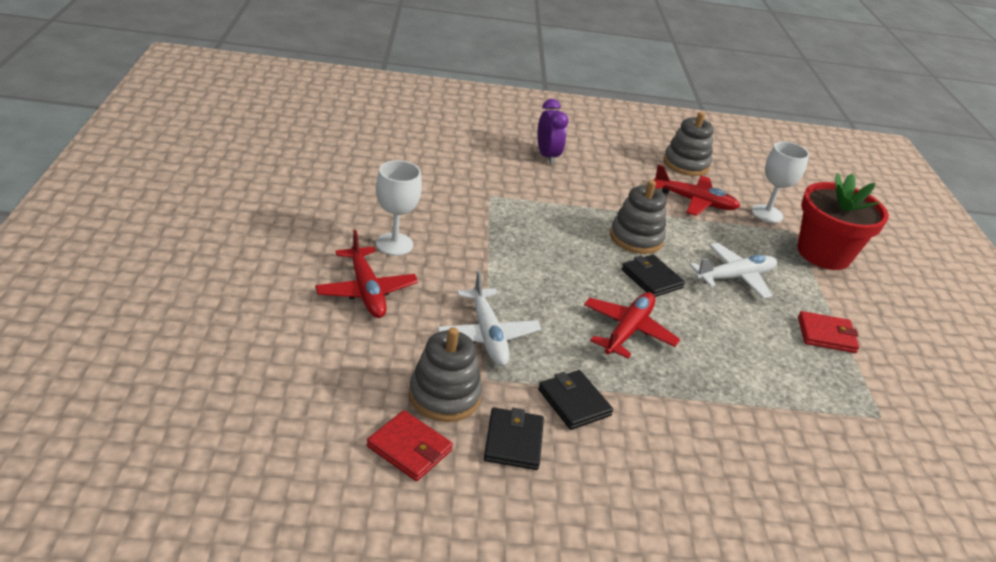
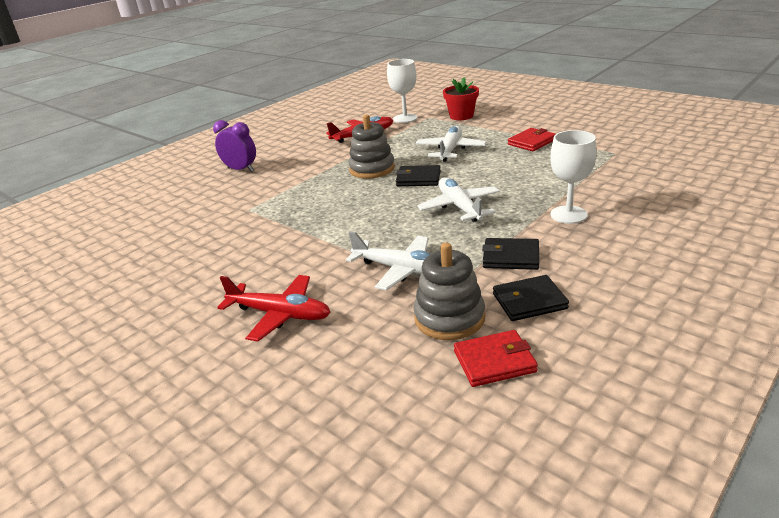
camera: 40 degrees left, 5 degrees down
(394, 244) = (242, 277): white goblet -> white goblet (568, 215)
(513, 441) = (529, 301): black wallet -> black wallet turned 60 degrees counterclockwise
(627, 331) = (459, 207): red plane -> white plane
(686, 164) = (324, 125): grey stacking toy -> none
(823, 254) = (461, 116): red flower pot -> red flower pot, size x0.60

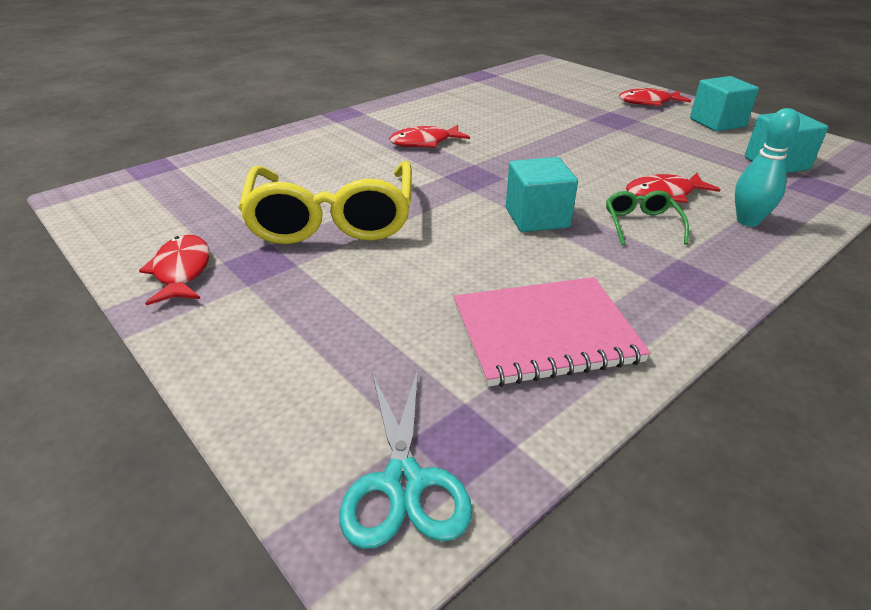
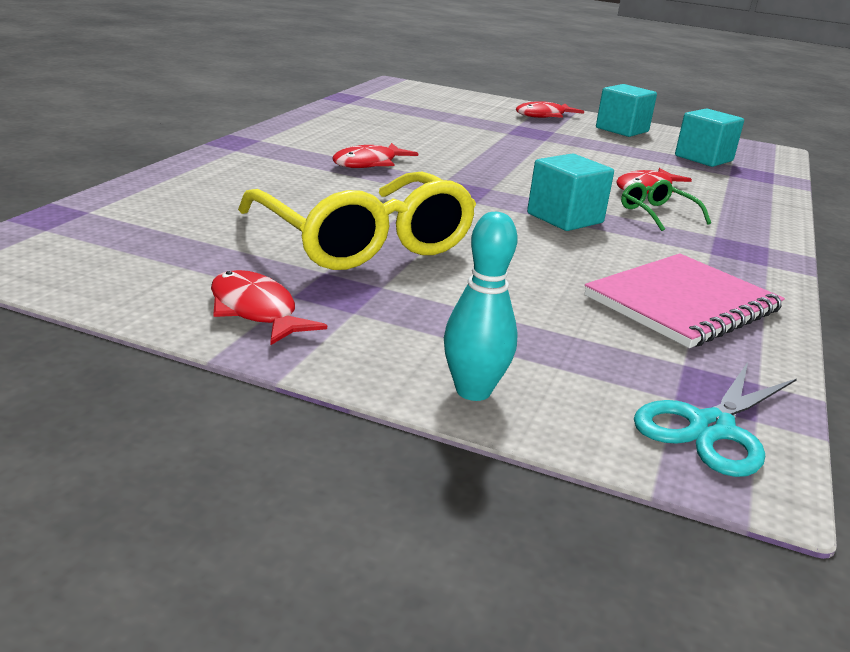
camera: 30 degrees left, 10 degrees down
(403, 483) = (711, 428): turquoise scissors -> turquoise scissors turned 75 degrees clockwise
(747, 221) = (732, 202): turquoise bowling pin -> turquoise bowling pin (473, 391)

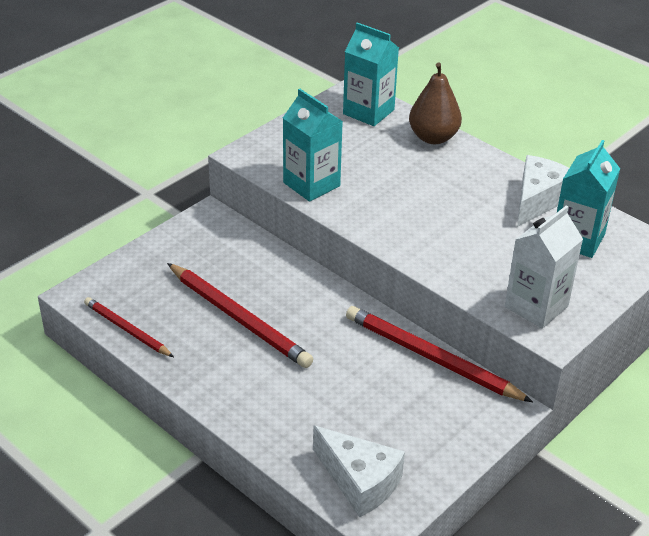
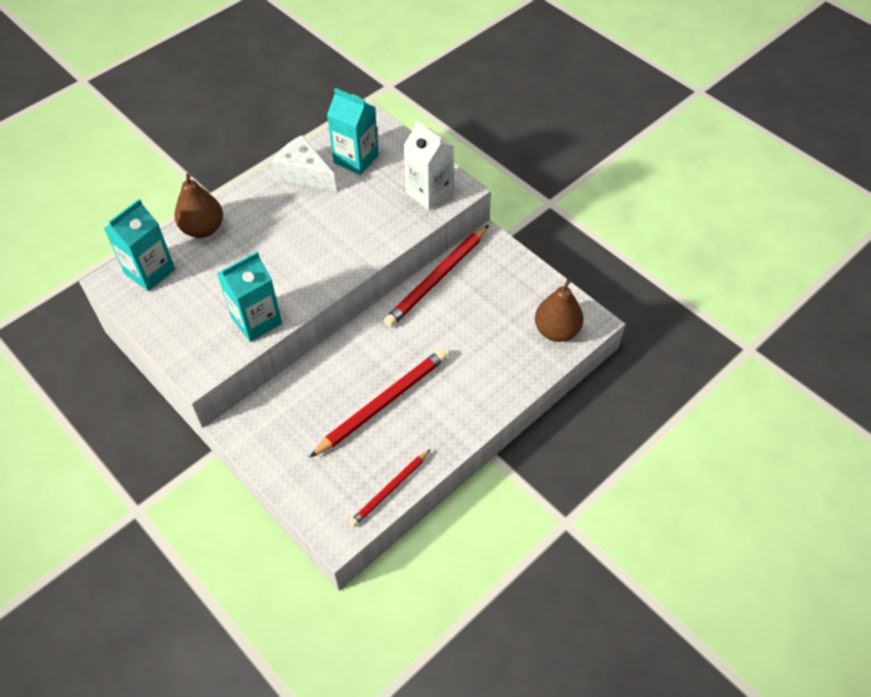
camera: 85 degrees left, 15 degrees up
(360, 481) = (556, 331): white cheese -> brown pear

• [Task to carry out] Filter the listing above down to the lines that contain the word "left".

• [Reply]
camera: 40 degrees left, 5 degrees down
camera: 30 degrees left, 10 degrees down
camera: 85 degrees left, 15 degrees up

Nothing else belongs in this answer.